- **About this exercise**
Within the material below, transcribe exactly the lines from the one holding "camera: 105 degrees right, 35 degrees down" through the one holding "(499, 109) = (726, 435): pink", keeping both ends and skipping the rest.

- **Entries shown**
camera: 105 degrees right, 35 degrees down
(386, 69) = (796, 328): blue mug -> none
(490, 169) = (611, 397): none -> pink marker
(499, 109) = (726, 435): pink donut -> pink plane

* * *

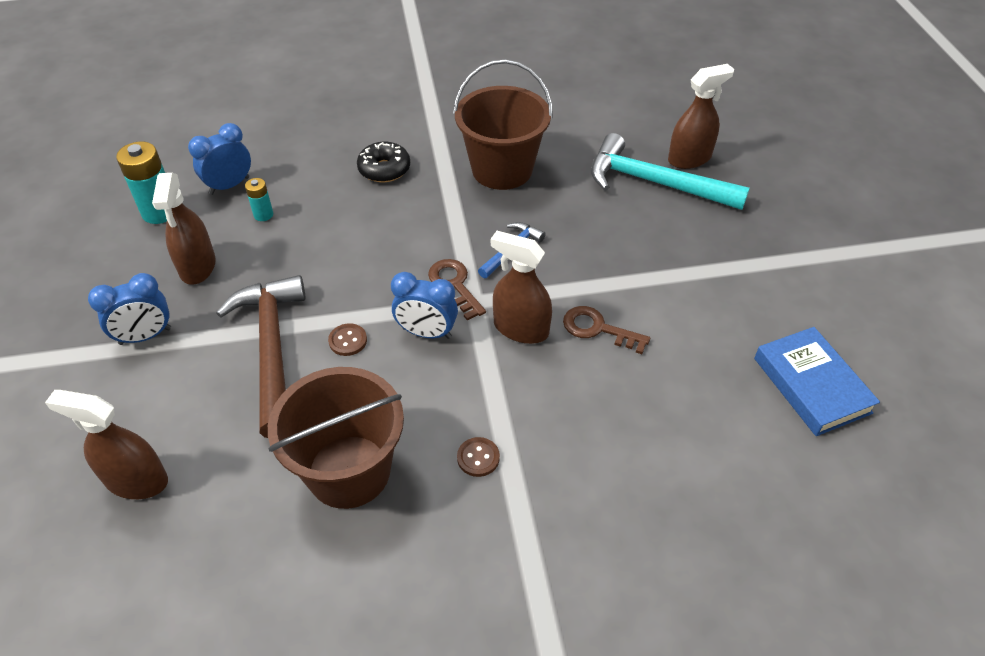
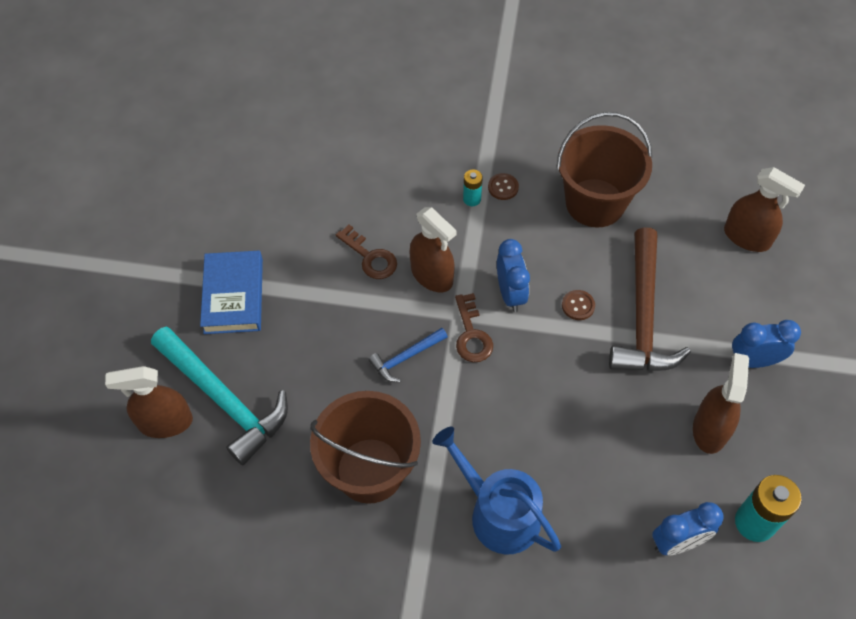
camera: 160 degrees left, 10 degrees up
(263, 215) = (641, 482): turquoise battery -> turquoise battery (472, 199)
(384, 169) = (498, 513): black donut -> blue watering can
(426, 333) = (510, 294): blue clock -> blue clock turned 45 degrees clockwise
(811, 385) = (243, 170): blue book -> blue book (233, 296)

- **Exercise solution**
camera: 105 degrees right, 35 degrees down
(386, 69) = (796, 328): blue mug -> none
(490, 169) = (611, 397): none -> pink marker
(499, 109) = (726, 435): pink donut -> pink plane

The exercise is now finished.